# MATERIAL PROVIDED
——————
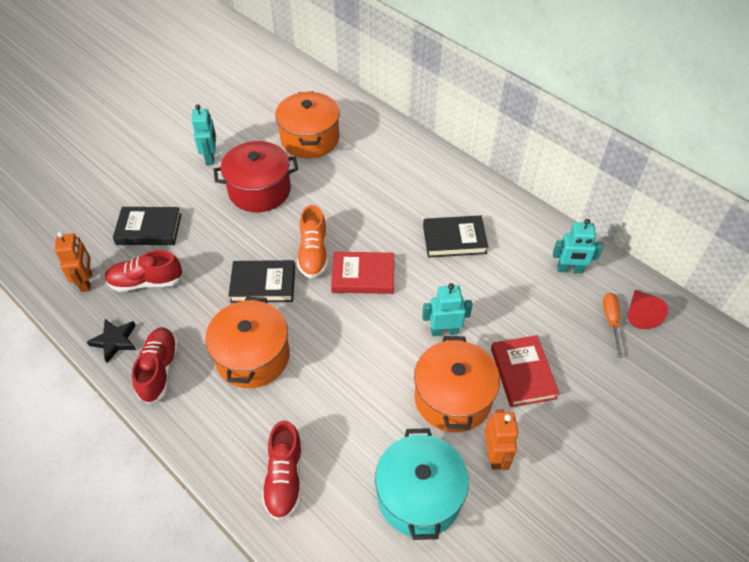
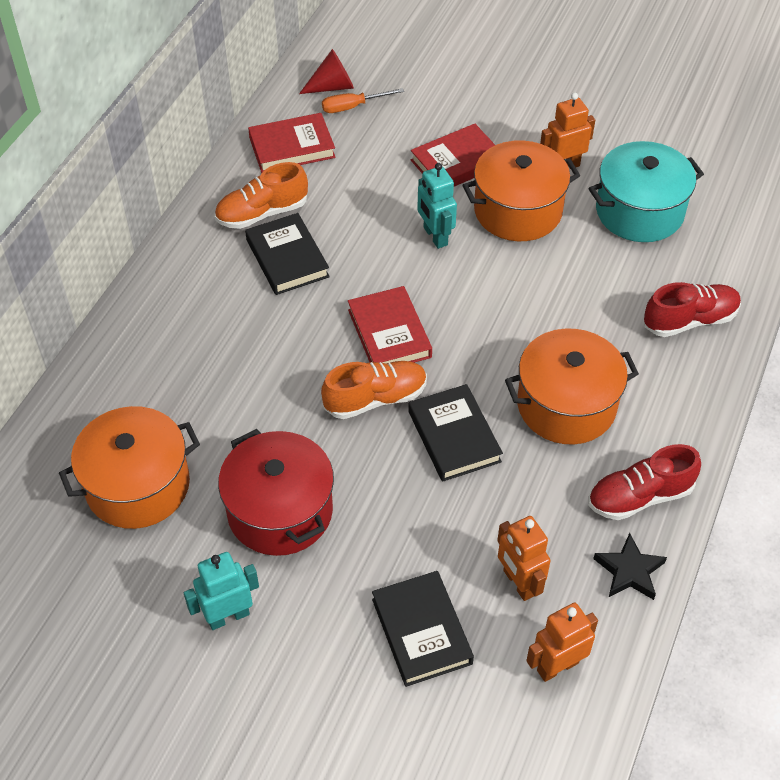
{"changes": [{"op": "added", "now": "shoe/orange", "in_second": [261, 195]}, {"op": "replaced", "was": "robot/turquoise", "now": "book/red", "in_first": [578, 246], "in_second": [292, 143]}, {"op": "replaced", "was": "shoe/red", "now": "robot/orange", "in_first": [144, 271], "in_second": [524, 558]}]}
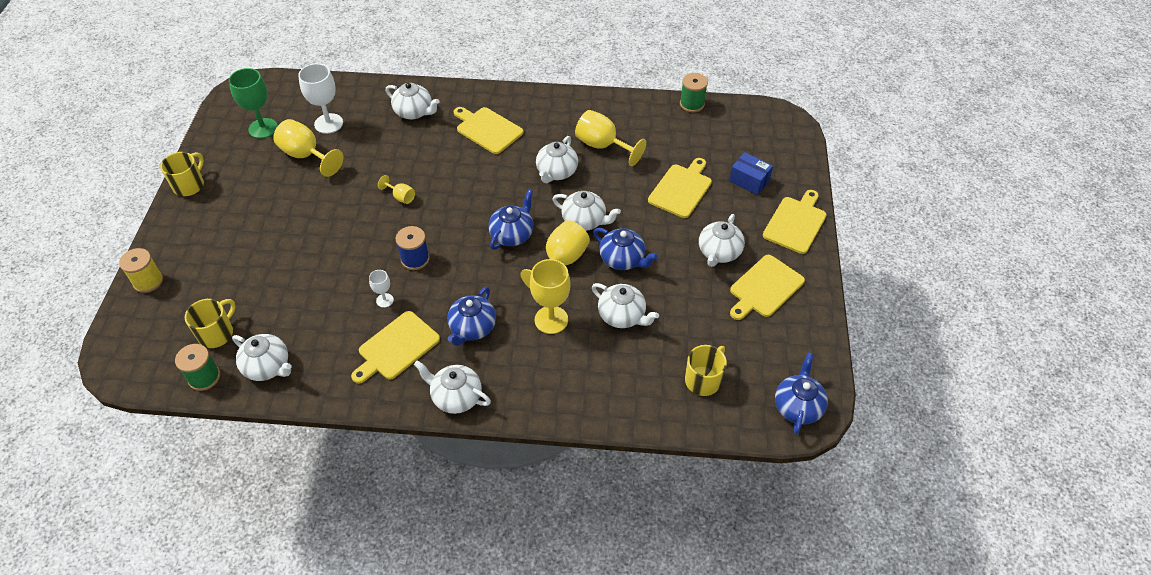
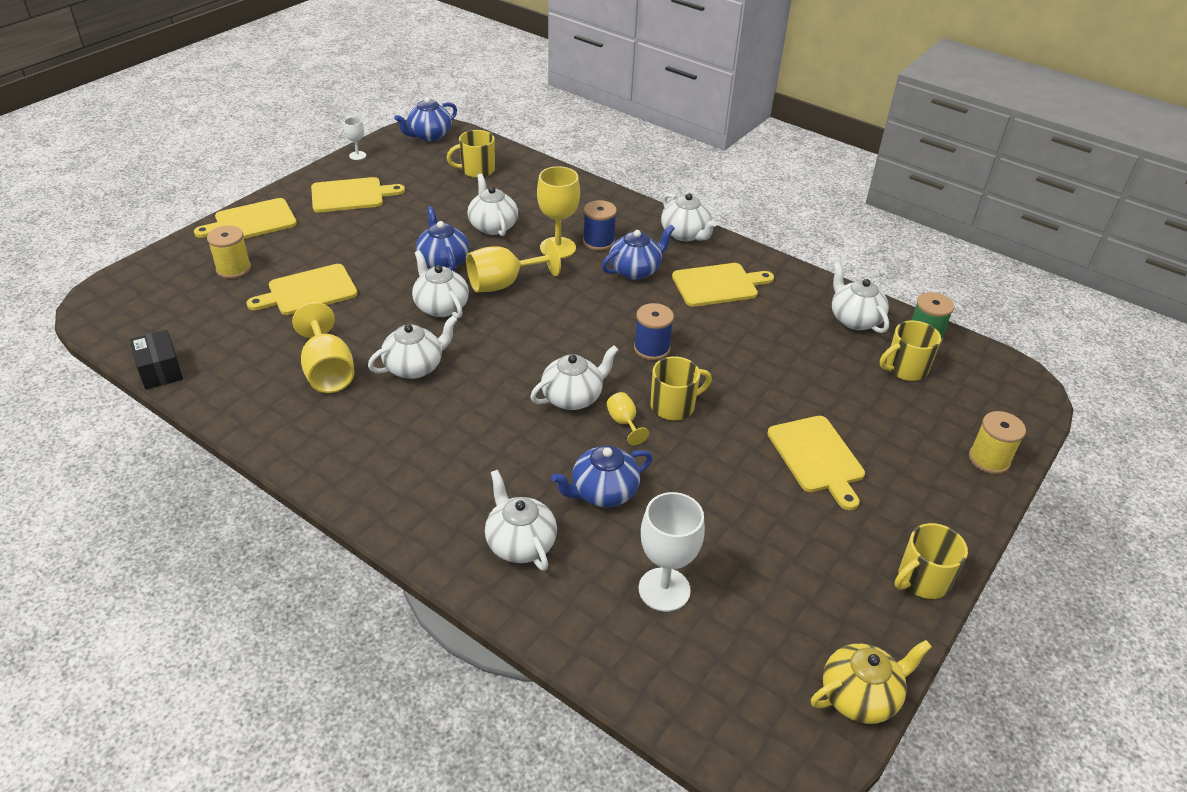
{"changes": [{"op": "replaced", "was": "spool/green", "now": "box/black", "in_first": [694, 92], "in_second": [156, 360]}, {"op": "replaced", "was": "box/blue", "now": "spool/yellow", "in_first": [751, 173], "in_second": [229, 252]}, {"op": "moved", "was": "goblet/white", "in_first": [381, 289], "in_second": [355, 138]}, {"op": "moved", "was": "teapot/white", "in_first": [722, 240], "in_second": [574, 377]}, {"op": "moved", "was": "teapot/blue", "in_first": [510, 220], "in_second": [602, 476]}, {"op": "added", "now": "spool/blue", "in_second": [600, 225]}, {"op": "added", "now": "mug/yellow", "in_second": [681, 388]}, {"op": "moved", "was": "cutting board/yellow", "in_first": [489, 130], "in_second": [816, 463]}, {"op": "added", "now": "teapot/yellow", "in_second": [871, 682]}, {"op": "removed", "was": "goblet/green", "in_first": [253, 103]}, {"op": "removed", "was": "goblet/yellow", "in_first": [308, 148]}]}
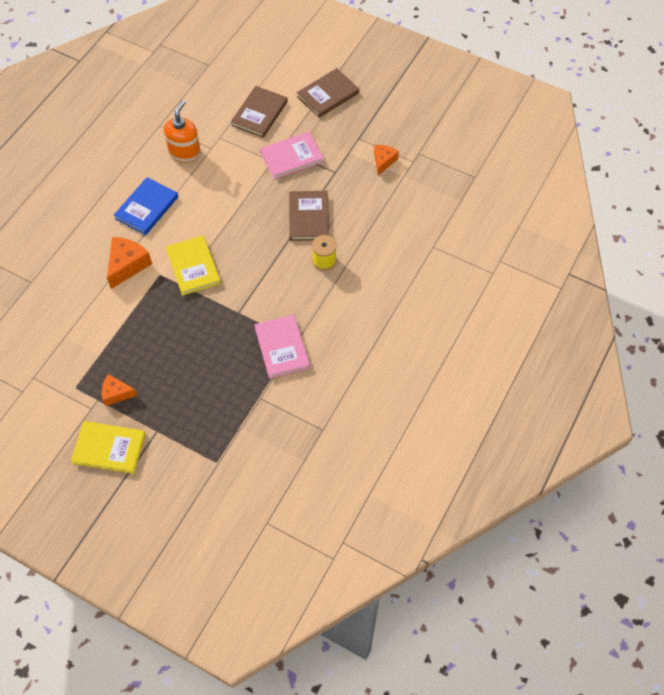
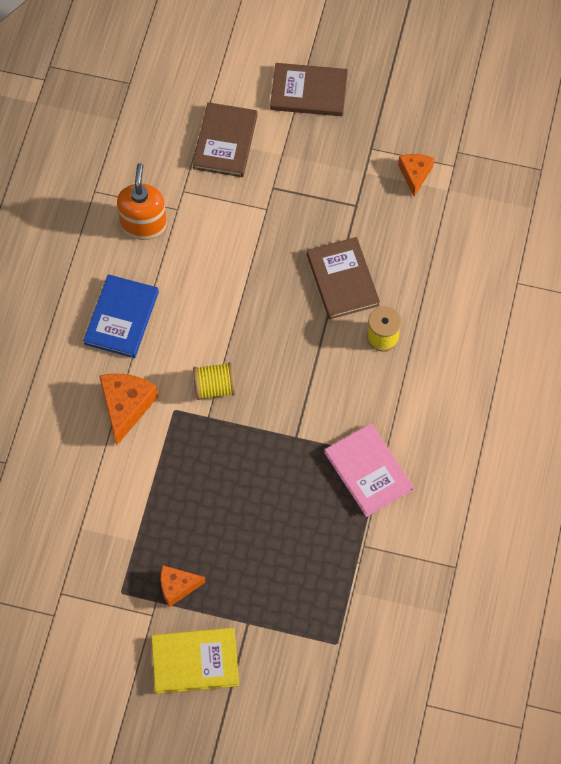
{"changes": [{"op": "replaced", "was": "book/yellow", "now": "spool/yellow", "in_first": [193, 265], "in_second": [214, 381]}, {"op": "turned", "was": "book/brown", "in_first": [328, 93], "in_second": [309, 89], "clockwise": 60}, {"op": "removed", "was": "book/pink", "in_first": [292, 155]}]}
——————
# EXERCISE DESCRIPTION
In the copy you write, the data above must appear exactly, with no pictures.

# TASK ANSWER
{"changes": [{"op": "added", "now": "shoe/orange", "in_second": [261, 195]}, {"op": "replaced", "was": "robot/turquoise", "now": "book/red", "in_first": [578, 246], "in_second": [292, 143]}, {"op": "replaced", "was": "shoe/red", "now": "robot/orange", "in_first": [144, 271], "in_second": [524, 558]}]}
{"changes": [{"op": "replaced", "was": "spool/green", "now": "box/black", "in_first": [694, 92], "in_second": [156, 360]}, {"op": "replaced", "was": "box/blue", "now": "spool/yellow", "in_first": [751, 173], "in_second": [229, 252]}, {"op": "moved", "was": "goblet/white", "in_first": [381, 289], "in_second": [355, 138]}, {"op": "moved", "was": "teapot/white", "in_first": [722, 240], "in_second": [574, 377]}, {"op": "moved", "was": "teapot/blue", "in_first": [510, 220], "in_second": [602, 476]}, {"op": "added", "now": "spool/blue", "in_second": [600, 225]}, {"op": "added", "now": "mug/yellow", "in_second": [681, 388]}, {"op": "moved", "was": "cutting board/yellow", "in_first": [489, 130], "in_second": [816, 463]}, {"op": "added", "now": "teapot/yellow", "in_second": [871, 682]}, {"op": "removed", "was": "goblet/green", "in_first": [253, 103]}, {"op": "removed", "was": "goblet/yellow", "in_first": [308, 148]}]}
{"changes": [{"op": "replaced", "was": "book/yellow", "now": "spool/yellow", "in_first": [193, 265], "in_second": [214, 381]}, {"op": "turned", "was": "book/brown", "in_first": [328, 93], "in_second": [309, 89], "clockwise": 60}, {"op": "removed", "was": "book/pink", "in_first": [292, 155]}]}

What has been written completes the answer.